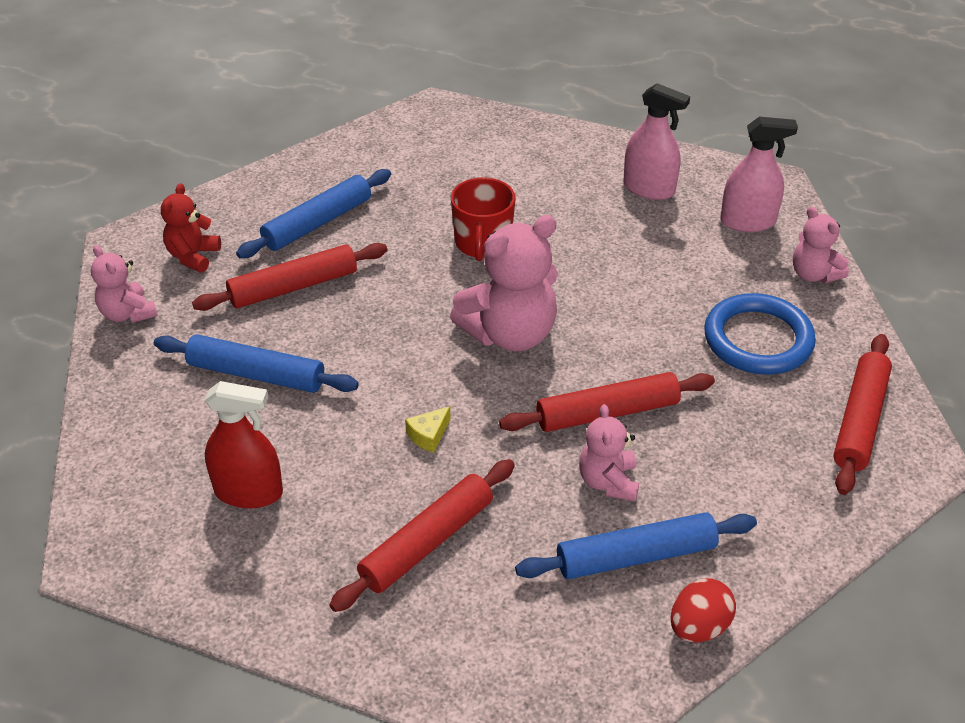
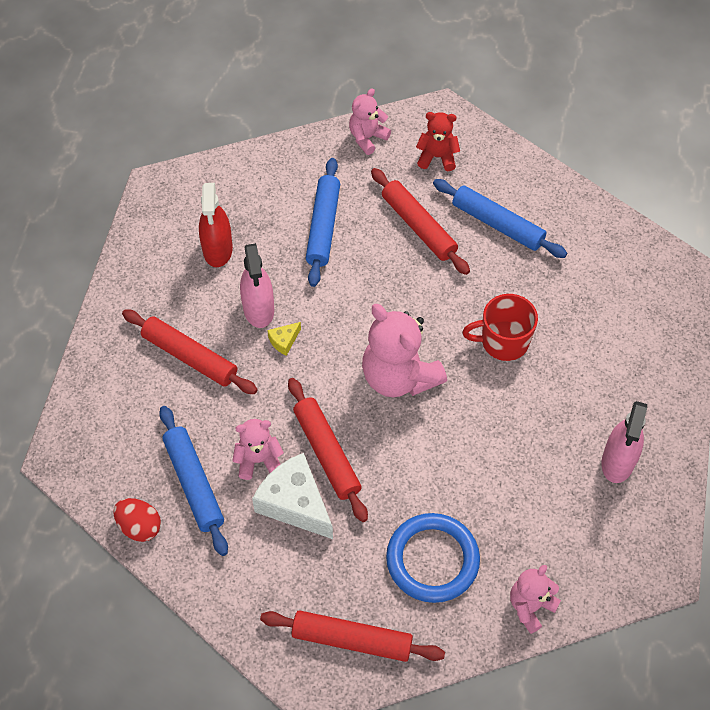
camera: 80 degrees right, 15 degrees up
(428, 435) = (284, 341): yellow cheese -> yellow cheese turned 75 degrees counterclockwise
(676, 452) = (295, 503): none -> white cheese
(747, 222) = (592, 548): pink spray bottle -> pink spray bottle (258, 309)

- - - -

**What is required:**
Set down only the lines from the line with "(676, 452) = (295, 503): none -> white cheese" through the last line of the data above, keeping both the first and the last.

**Written solution:**
(676, 452) = (295, 503): none -> white cheese
(747, 222) = (592, 548): pink spray bottle -> pink spray bottle (258, 309)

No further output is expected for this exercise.